**Exercise prompt:** Make an exact copy, from the records below, of the lines from the line containing "V3: AC 100mV" to the line containing "C7: 15uF (AGND, VDD)", both lines included, excluding pictures.

START Information given

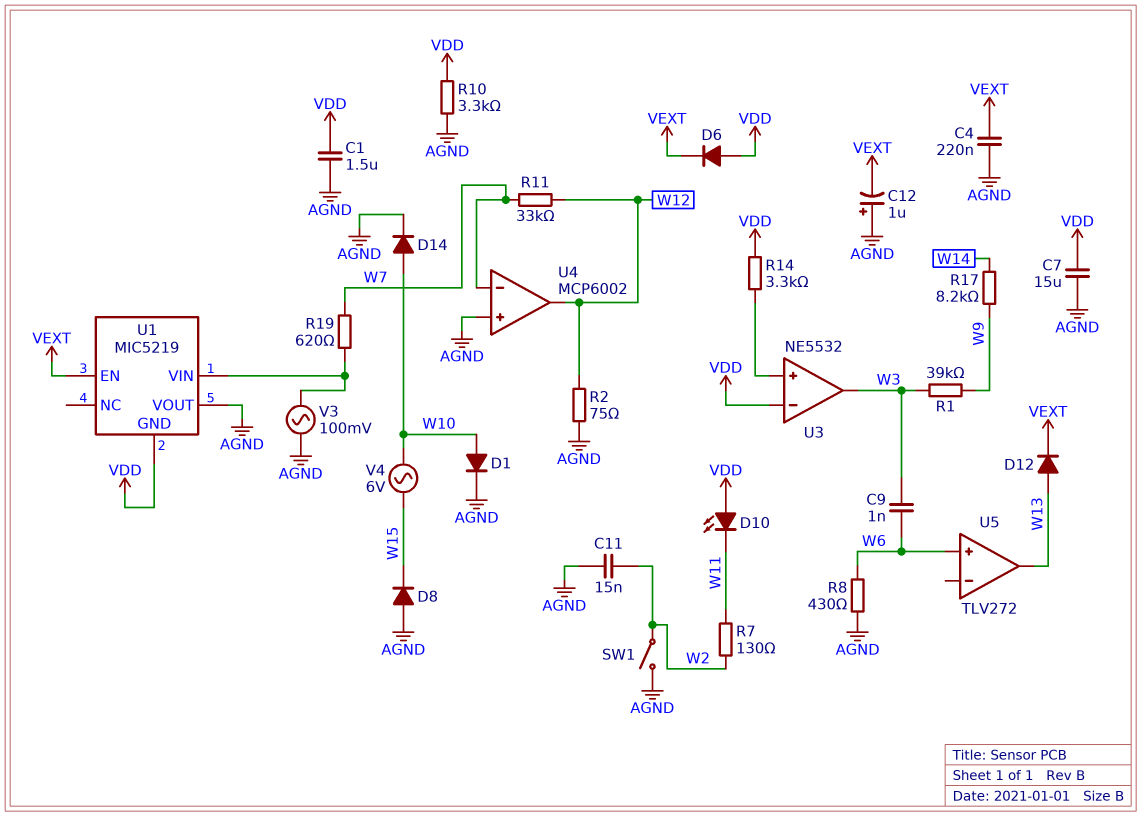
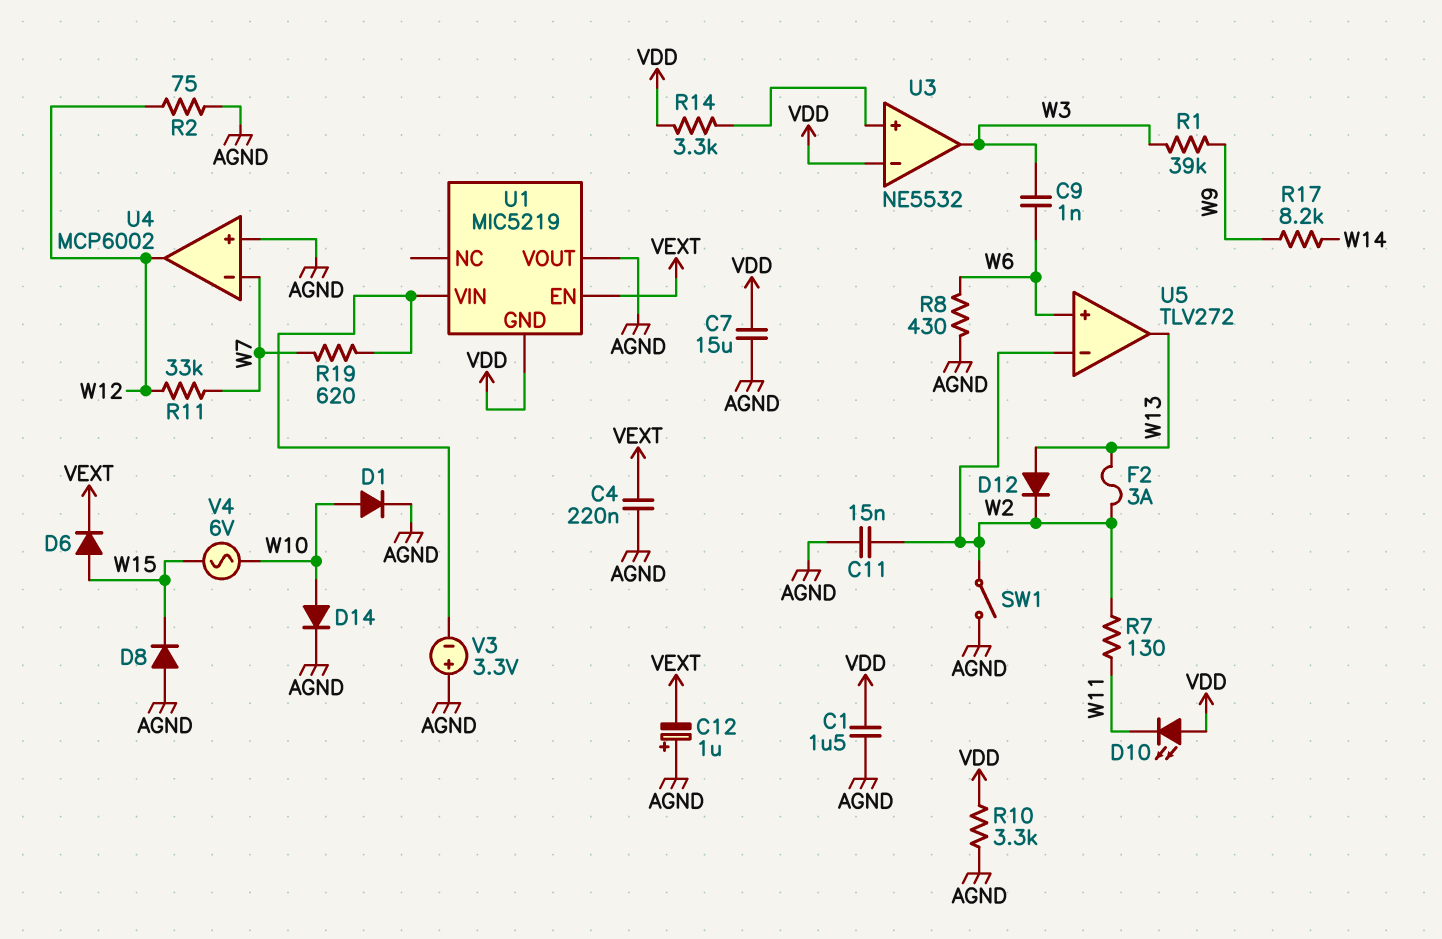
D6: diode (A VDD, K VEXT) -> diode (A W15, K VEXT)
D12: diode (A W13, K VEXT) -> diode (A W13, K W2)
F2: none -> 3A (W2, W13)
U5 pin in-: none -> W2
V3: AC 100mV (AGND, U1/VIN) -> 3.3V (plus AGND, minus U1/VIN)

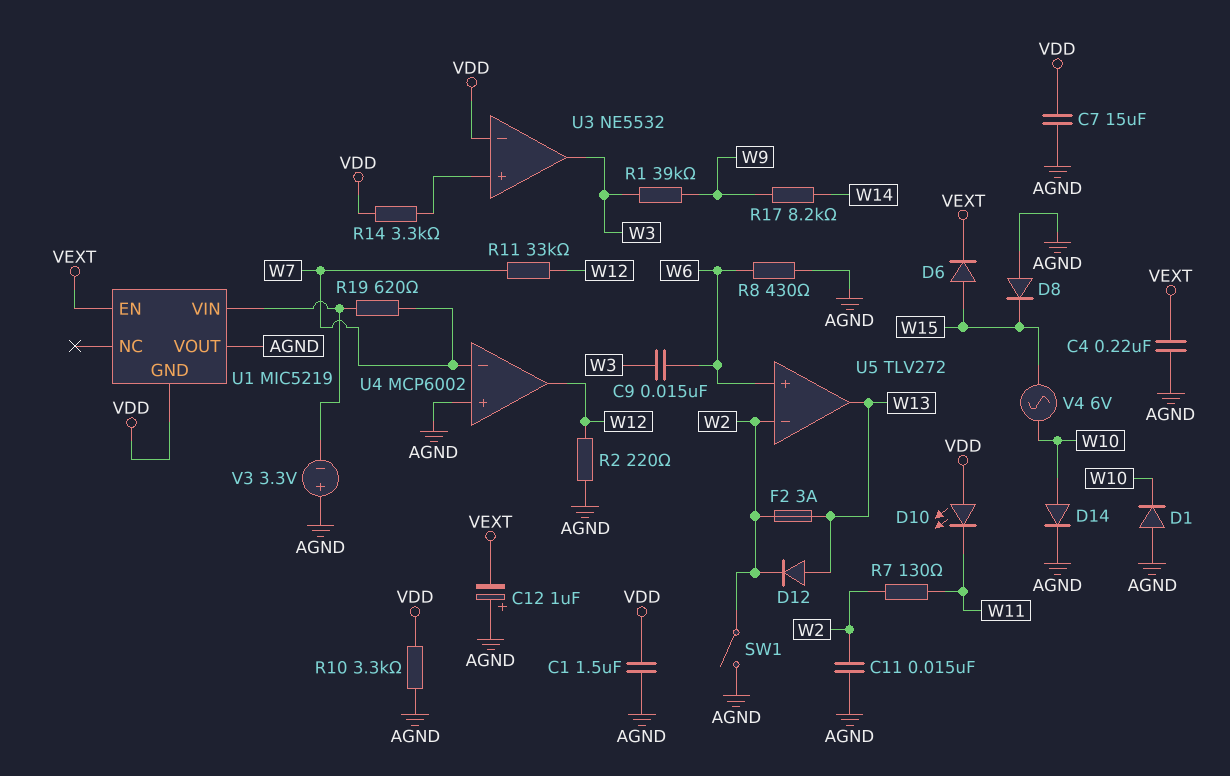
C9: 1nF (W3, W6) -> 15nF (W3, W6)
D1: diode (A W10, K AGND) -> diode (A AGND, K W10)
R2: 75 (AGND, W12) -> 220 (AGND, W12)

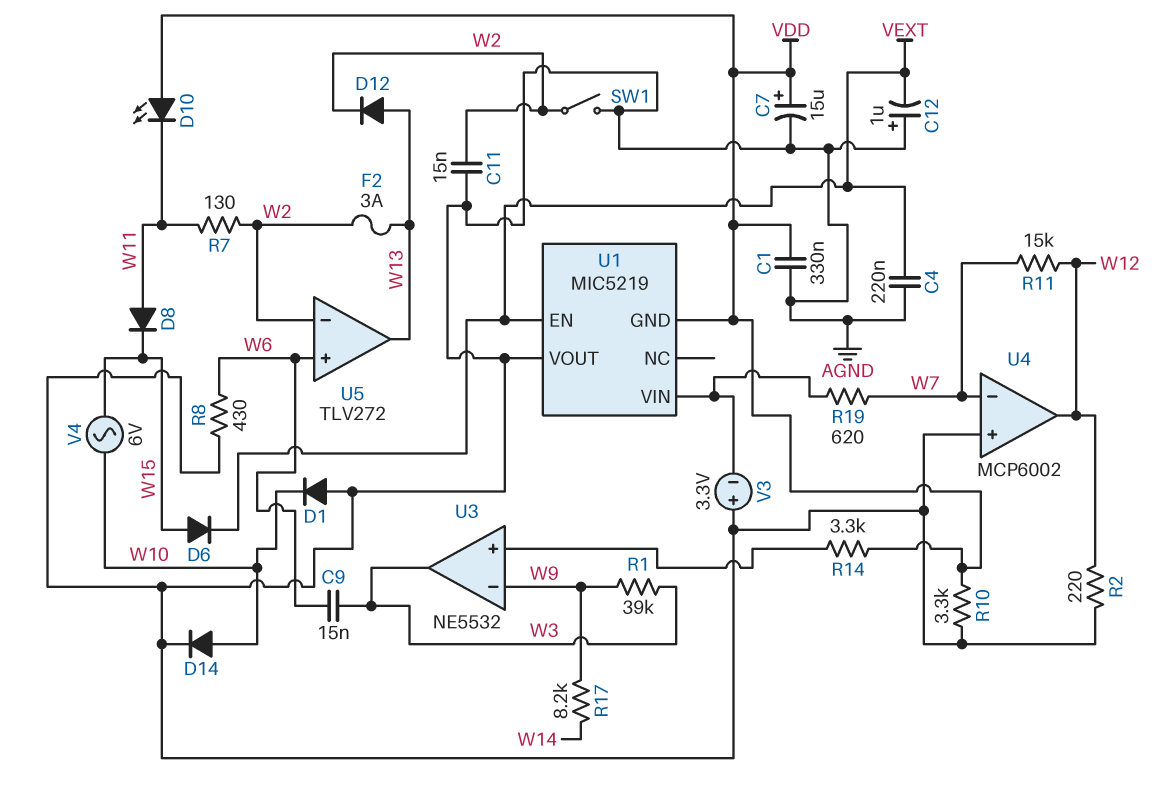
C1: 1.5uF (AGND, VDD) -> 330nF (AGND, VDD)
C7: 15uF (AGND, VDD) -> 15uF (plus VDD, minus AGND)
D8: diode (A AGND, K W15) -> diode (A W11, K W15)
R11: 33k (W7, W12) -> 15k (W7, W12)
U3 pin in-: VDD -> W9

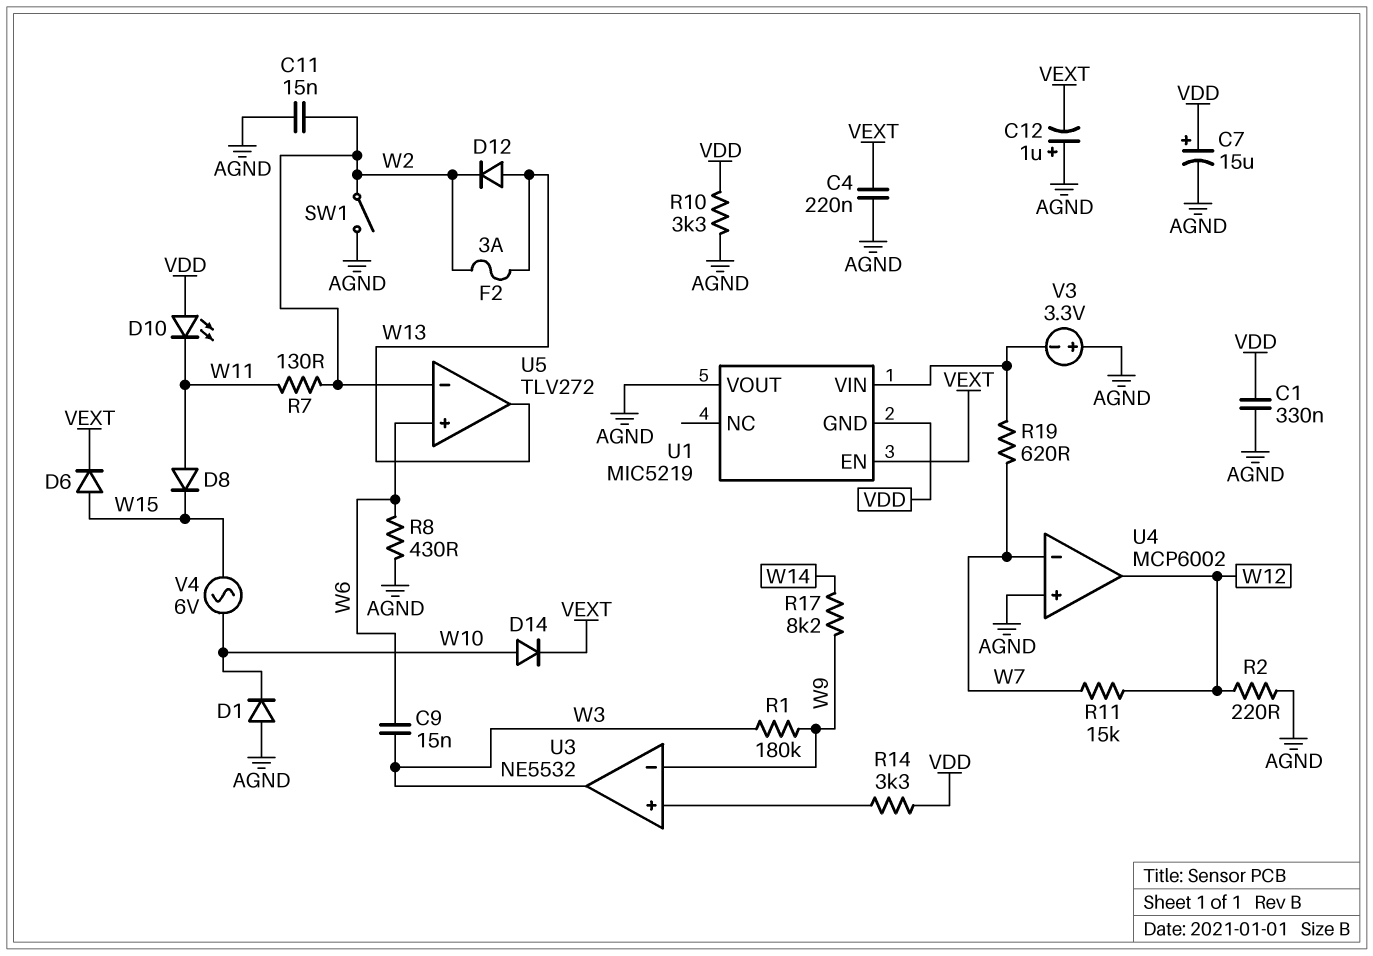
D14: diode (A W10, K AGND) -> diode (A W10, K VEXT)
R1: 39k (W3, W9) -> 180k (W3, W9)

END Information given

**Written reply:**
V3: AC 100mV (AGND, U1/VIN) -> 3.3V (plus AGND, minus U1/VIN)

C9: 1nF (W3, W6) -> 15nF (W3, W6)
D1: diode (A W10, K AGND) -> diode (A AGND, K W10)
R2: 75 (AGND, W12) -> 220 (AGND, W12)

C1: 1.5uF (AGND, VDD) -> 330nF (AGND, VDD)
C7: 15uF (AGND, VDD) -> 15uF (plus VDD, minus AGND)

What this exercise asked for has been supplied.